→ **PROBLEM STATEMENT**:
Skip any image you find and restate the rest of the data word for word.

[Opening SUPPLIED RECORDS section]

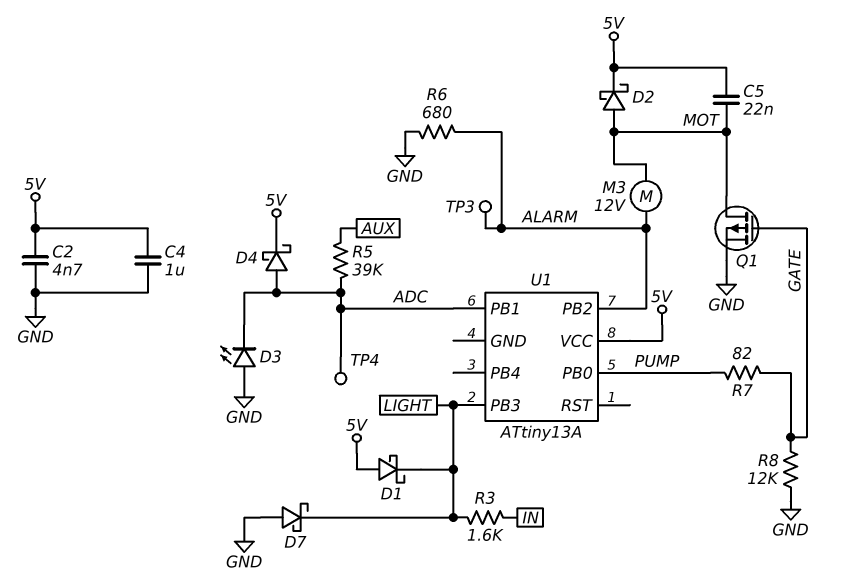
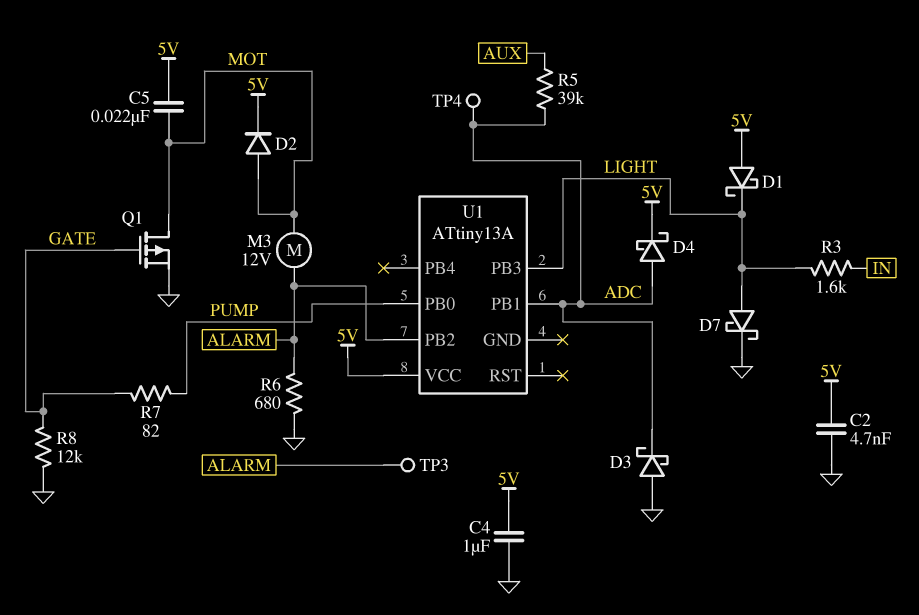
D2: schottky (A MOT, K 5V) -> diode (A MOT, K 5V)
D3: LED (A GND, K ADC) -> schottky (A GND, K ADC)
D7: schottky (A GND, K LIGHT) -> schottky (A LIGHT, K GND)

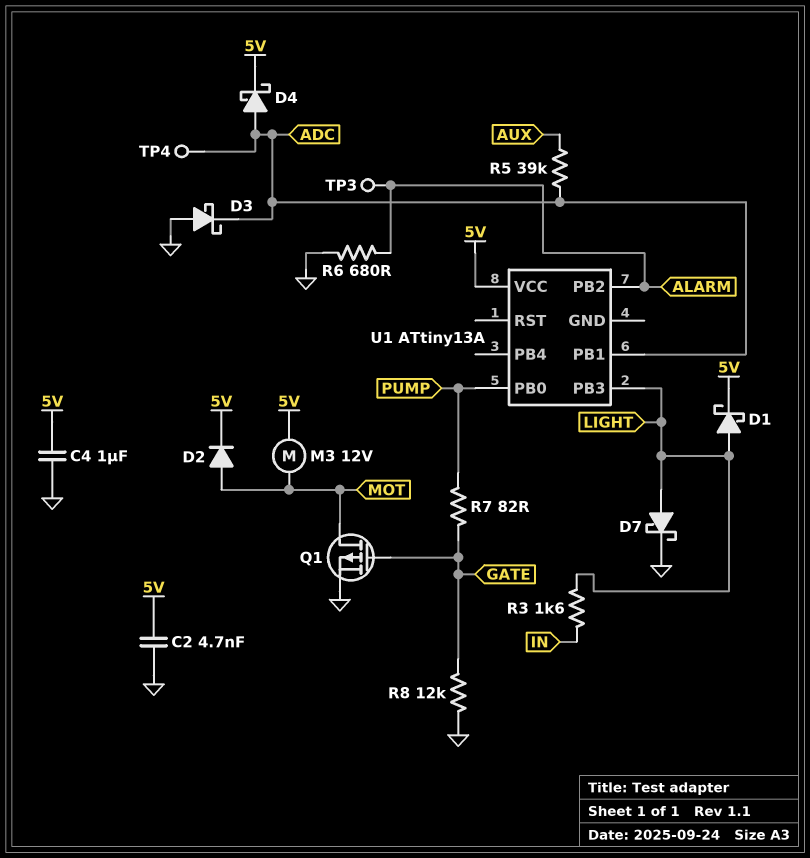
C5: 22nF (5V, MOT) -> none
D1: schottky (A 5V, K LIGHT) -> schottky (A LIGHT, K 5V)
M3: motor 12V (ALARM, MOT) -> motor 12V (5V, MOT)

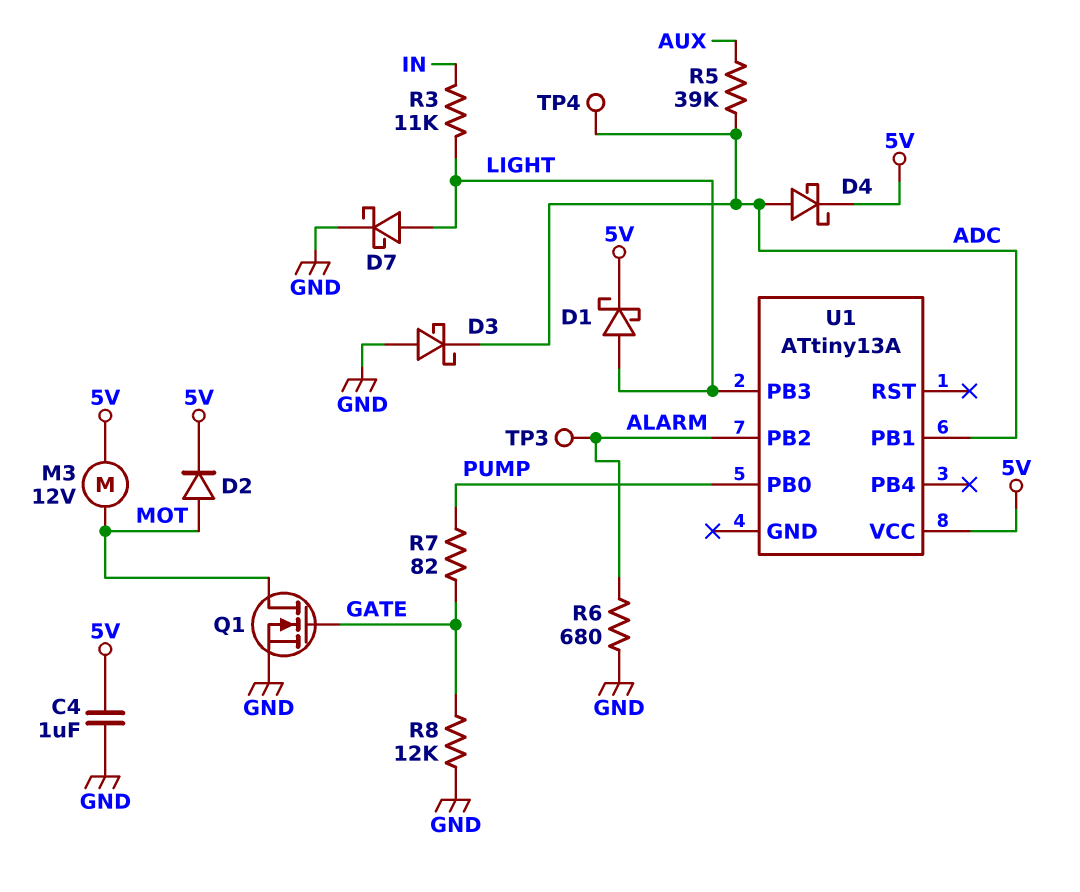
C2: 4.7nF (5V, GND) -> none
Q1: PMOS (G GATE, D MOT, S GND) -> NMOS (G GATE, D MOT, S GND)
R3: 1.6k (IN, LIGHT) -> 11k (IN, LIGHT)

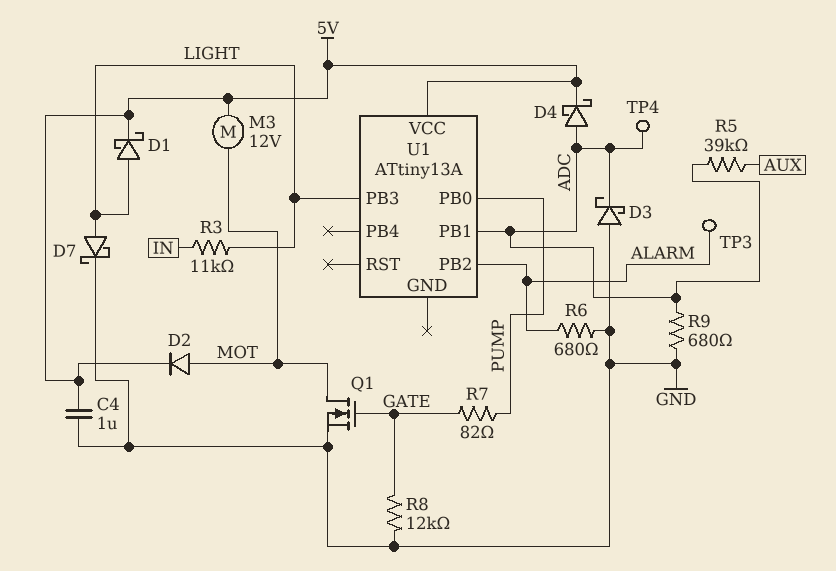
R9: none -> 680 (ADC, GND)

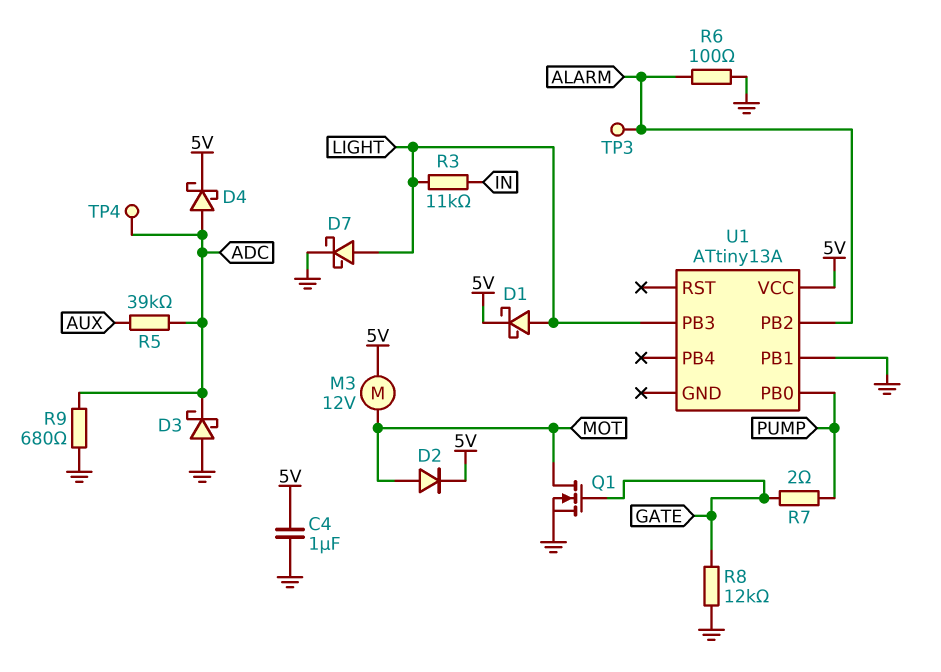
R6: 680 (ALARM, GND) -> 100 (ALARM, GND)
R7: 82 (GATE, PUMP) -> 2 (GATE, PUMP)
U1 pin PB1: ADC -> GND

[Closing SUPPLIED RECORDS section]

→ **RESPONSE TO THE EXERCISE**:
D2: schottky (A MOT, K 5V) -> diode (A MOT, K 5V)
D3: LED (A GND, K ADC) -> schottky (A GND, K ADC)
D7: schottky (A GND, K LIGHT) -> schottky (A LIGHT, K GND)

C5: 22nF (5V, MOT) -> none
D1: schottky (A 5V, K LIGHT) -> schottky (A LIGHT, K 5V)
M3: motor 12V (ALARM, MOT) -> motor 12V (5V, MOT)

C2: 4.7nF (5V, GND) -> none
Q1: PMOS (G GATE, D MOT, S GND) -> NMOS (G GATE, D MOT, S GND)
R3: 1.6k (IN, LIGHT) -> 11k (IN, LIGHT)

R9: none -> 680 (ADC, GND)

R6: 680 (ALARM, GND) -> 100 (ALARM, GND)
R7: 82 (GATE, PUMP) -> 2 (GATE, PUMP)
U1 pin PB1: ADC -> GND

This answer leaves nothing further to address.